Study material Block Start

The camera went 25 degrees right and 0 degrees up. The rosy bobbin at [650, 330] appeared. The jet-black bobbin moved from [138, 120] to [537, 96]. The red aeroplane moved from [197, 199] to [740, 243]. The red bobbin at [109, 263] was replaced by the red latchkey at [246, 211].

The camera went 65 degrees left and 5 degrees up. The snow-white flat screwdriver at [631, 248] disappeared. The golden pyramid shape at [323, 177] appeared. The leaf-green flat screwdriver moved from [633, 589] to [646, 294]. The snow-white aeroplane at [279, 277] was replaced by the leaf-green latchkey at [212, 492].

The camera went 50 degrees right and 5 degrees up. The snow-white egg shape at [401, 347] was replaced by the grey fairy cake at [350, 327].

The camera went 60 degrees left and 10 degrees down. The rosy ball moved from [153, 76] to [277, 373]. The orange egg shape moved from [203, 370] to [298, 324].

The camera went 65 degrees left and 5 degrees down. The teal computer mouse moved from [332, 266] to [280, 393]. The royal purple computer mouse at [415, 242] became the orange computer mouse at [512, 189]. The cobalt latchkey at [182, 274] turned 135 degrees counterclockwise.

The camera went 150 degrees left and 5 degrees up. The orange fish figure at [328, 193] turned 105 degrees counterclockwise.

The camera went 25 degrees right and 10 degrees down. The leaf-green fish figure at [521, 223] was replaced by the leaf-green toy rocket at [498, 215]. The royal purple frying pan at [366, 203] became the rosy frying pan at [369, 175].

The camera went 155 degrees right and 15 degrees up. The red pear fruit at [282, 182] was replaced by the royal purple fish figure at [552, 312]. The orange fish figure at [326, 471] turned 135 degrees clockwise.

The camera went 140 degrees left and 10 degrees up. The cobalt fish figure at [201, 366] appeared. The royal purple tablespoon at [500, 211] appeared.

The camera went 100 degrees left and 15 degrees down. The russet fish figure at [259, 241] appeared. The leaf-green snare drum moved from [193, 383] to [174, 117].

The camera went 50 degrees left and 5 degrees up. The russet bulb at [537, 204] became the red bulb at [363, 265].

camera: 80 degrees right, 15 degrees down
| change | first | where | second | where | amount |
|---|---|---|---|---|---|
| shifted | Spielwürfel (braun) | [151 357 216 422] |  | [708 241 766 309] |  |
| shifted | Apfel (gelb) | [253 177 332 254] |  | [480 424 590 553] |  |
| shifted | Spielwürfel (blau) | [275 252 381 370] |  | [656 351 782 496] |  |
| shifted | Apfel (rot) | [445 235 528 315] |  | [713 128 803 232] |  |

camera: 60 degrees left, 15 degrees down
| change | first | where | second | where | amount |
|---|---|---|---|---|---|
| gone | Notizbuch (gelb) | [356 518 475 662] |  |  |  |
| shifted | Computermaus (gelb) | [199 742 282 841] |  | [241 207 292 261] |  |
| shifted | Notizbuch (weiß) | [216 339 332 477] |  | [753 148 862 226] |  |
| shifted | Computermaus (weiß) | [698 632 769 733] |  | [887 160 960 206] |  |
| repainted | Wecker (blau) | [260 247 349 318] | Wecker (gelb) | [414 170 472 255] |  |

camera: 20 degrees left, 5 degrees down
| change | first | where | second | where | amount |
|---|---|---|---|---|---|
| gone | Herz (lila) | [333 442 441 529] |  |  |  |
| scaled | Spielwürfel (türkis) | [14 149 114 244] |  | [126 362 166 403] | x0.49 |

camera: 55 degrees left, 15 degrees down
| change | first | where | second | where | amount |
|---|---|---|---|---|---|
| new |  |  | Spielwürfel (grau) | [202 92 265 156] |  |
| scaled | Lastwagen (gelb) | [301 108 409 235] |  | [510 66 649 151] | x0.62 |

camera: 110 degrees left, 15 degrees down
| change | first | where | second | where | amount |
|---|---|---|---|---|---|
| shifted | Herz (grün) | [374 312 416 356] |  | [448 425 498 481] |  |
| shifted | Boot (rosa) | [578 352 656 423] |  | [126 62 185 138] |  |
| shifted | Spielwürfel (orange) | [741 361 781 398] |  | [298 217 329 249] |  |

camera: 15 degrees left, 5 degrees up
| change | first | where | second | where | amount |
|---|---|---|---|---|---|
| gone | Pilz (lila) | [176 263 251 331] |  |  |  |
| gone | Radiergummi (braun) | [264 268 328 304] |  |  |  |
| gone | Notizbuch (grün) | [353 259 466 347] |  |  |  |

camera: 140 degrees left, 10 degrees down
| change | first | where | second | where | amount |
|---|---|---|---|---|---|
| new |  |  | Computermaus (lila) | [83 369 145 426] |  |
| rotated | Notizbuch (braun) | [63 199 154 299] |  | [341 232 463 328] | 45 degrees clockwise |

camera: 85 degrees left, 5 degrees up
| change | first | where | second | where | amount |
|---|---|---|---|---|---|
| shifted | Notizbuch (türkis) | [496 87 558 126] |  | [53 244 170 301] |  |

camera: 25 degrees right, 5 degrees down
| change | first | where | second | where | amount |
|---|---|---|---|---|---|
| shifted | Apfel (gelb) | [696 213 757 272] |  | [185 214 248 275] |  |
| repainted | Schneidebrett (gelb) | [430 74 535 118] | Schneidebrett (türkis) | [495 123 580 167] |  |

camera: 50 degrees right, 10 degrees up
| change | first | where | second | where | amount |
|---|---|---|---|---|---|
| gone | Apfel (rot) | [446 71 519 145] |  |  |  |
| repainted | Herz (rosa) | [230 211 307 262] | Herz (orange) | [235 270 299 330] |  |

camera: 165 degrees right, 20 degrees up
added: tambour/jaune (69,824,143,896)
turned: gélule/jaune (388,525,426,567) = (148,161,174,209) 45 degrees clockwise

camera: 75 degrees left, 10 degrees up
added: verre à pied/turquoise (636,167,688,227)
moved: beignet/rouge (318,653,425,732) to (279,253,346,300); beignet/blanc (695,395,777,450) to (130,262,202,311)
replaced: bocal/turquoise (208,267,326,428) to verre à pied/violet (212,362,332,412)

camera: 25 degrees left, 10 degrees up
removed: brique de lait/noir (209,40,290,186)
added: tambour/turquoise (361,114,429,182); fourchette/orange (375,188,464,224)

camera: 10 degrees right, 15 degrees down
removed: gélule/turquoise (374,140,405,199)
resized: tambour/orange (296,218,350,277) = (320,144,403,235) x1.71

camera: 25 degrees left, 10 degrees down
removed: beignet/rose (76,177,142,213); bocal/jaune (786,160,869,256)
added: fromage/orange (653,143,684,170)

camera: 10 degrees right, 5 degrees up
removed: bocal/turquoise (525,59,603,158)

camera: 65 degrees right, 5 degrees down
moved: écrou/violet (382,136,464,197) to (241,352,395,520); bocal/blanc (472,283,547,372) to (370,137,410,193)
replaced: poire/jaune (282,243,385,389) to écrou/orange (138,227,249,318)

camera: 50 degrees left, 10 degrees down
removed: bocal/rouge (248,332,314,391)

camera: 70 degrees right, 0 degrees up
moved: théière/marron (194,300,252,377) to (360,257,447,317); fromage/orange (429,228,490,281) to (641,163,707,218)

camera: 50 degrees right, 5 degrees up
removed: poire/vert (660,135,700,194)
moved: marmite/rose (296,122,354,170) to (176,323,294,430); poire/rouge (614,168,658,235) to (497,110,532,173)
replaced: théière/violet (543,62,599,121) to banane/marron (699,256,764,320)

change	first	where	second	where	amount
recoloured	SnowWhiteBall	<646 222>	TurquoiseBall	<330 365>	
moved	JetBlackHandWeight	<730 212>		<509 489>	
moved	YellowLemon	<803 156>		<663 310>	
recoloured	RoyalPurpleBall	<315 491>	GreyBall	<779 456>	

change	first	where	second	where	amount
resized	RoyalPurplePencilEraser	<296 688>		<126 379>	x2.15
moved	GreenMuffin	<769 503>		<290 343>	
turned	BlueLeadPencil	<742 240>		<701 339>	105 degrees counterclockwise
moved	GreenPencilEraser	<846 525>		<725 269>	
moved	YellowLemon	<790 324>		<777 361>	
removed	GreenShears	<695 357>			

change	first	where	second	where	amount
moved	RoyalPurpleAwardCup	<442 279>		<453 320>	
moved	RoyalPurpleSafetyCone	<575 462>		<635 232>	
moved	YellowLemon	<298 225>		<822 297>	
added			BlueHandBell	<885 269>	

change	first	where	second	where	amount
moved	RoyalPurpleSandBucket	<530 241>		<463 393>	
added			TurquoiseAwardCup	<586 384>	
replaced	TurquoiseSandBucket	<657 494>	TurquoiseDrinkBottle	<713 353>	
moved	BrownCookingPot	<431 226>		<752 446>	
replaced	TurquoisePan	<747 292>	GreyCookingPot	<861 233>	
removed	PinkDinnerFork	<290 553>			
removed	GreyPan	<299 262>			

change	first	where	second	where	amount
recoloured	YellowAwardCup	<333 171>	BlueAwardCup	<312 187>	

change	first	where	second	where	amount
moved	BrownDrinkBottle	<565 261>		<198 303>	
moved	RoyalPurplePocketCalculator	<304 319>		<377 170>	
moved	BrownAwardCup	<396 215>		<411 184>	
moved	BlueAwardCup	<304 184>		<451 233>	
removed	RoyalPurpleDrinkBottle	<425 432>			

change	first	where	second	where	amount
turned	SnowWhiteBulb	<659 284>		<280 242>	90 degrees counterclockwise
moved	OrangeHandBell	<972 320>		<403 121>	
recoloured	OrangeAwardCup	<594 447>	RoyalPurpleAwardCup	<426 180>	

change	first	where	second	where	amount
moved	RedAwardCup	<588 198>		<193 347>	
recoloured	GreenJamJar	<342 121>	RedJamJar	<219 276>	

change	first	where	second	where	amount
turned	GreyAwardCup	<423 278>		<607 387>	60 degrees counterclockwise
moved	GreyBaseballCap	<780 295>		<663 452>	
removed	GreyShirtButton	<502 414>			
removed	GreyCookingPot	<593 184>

Study material Block End

> _Exercise_:
Could you reproduce, exactly, every line above from the line with "camera: 80 degrees right, 15 degrees down" to the line with "Spielwürfel (blau) |", and no other line? Both ends count.

> _Task solution_:
camera: 80 degrees right, 15 degrees down
| change | first | where | second | where | amount |
|---|---|---|---|---|---|
| shifted | Spielwürfel (braun) | [151 357 216 422] |  | [708 241 766 309] |  |
| shifted | Apfel (gelb) | [253 177 332 254] |  | [480 424 590 553] |  |
| shifted | Spielwürfel (blau) | [275 252 381 370] |  | [656 351 782 496] |  |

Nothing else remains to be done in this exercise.